- _Assignment_
Using the entries below, give the count of lines that hold "green". Say nothing besides the number.
******
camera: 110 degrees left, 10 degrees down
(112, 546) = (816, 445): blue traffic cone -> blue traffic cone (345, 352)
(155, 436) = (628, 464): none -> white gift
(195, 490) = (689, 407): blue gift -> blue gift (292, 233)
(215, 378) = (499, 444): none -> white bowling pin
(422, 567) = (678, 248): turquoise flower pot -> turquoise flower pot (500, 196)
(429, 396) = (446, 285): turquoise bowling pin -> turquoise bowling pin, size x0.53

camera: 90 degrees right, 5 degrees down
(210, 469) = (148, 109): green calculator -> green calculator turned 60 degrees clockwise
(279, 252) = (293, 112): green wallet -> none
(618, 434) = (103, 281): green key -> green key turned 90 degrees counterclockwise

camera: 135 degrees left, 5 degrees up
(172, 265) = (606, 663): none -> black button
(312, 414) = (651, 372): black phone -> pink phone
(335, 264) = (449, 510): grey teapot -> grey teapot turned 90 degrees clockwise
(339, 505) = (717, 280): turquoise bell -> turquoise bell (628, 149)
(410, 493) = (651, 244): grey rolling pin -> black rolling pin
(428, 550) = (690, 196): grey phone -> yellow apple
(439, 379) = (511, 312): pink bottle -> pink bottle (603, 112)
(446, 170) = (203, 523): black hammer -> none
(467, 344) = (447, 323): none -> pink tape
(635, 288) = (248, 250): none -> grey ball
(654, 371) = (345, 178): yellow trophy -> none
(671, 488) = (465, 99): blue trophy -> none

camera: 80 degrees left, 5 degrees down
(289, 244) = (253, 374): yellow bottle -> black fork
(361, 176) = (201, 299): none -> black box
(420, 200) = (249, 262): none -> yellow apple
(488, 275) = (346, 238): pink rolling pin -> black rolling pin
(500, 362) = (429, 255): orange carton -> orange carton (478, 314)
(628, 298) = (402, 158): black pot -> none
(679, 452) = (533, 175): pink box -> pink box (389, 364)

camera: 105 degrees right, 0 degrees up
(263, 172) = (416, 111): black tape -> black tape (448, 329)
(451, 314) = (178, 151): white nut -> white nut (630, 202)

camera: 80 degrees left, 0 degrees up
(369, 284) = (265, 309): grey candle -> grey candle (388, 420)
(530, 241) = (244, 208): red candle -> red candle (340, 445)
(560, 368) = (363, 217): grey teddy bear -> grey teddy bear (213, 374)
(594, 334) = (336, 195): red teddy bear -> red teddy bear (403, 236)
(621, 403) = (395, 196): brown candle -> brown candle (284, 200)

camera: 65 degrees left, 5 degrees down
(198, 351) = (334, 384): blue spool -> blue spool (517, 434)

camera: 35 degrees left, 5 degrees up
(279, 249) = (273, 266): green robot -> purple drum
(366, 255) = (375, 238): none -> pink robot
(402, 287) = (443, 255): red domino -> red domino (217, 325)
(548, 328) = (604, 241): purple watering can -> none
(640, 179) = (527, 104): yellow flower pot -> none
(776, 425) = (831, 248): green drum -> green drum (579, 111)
******
- _Solved problem_
5